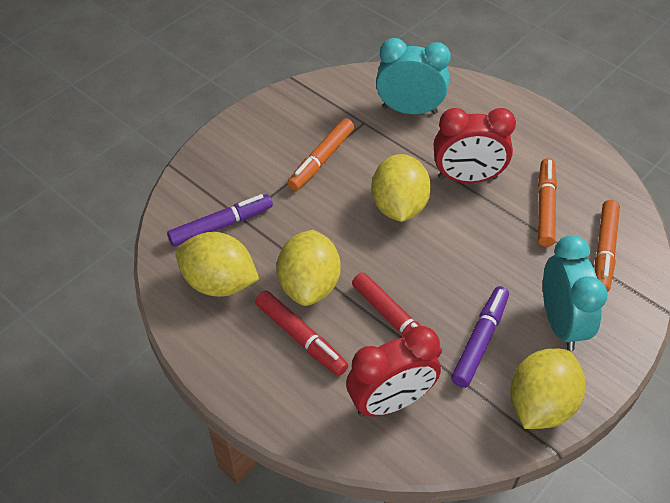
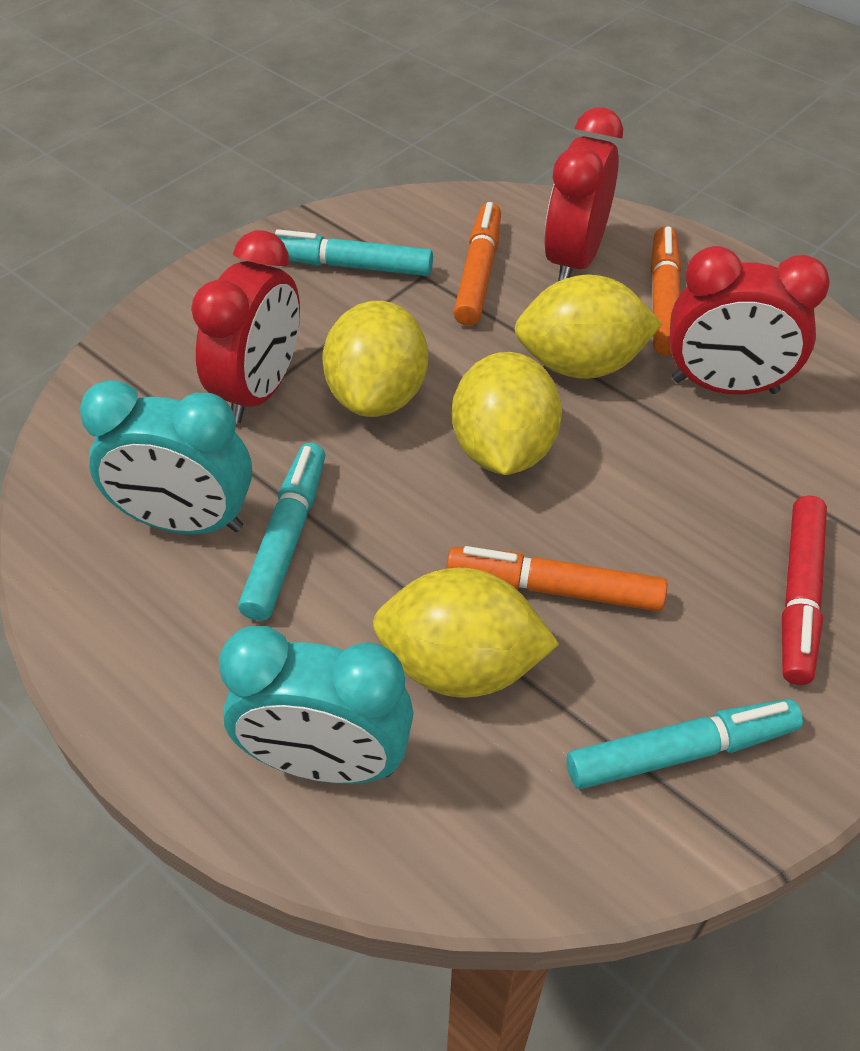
purple marker: 2 -> 0
red clock: 2 -> 3
red marker: 2 -> 1
turquoise marker: 0 -> 3

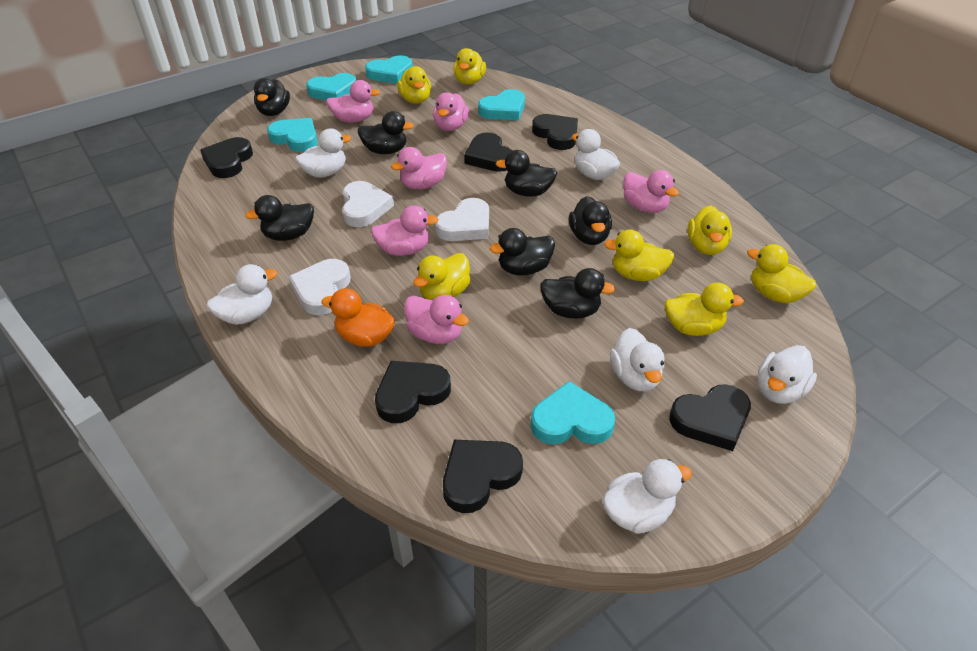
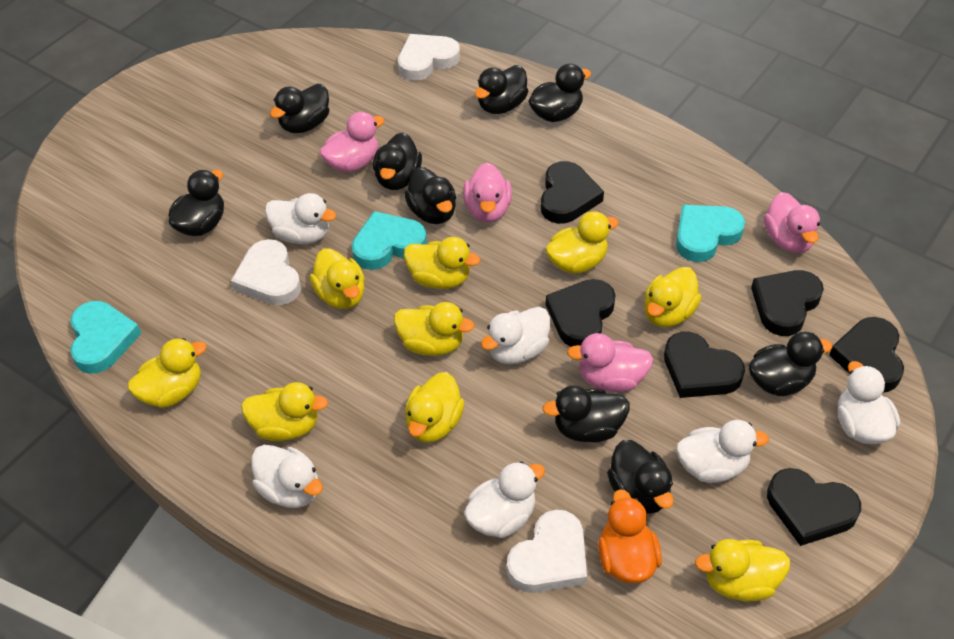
black duck: 7 -> 9
pink duck: 6 -> 4
turquoise heart: 5 -> 3
yellow duck: 7 -> 9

----------------

Prompt:
Images in the data above are to be skipped. Retype all other material exactly.

Exercise output:
purple marker: 2 -> 0
red clock: 2 -> 3
red marker: 2 -> 1
turquoise marker: 0 -> 3

black duck: 7 -> 9
pink duck: 6 -> 4
turquoise heart: 5 -> 3
yellow duck: 7 -> 9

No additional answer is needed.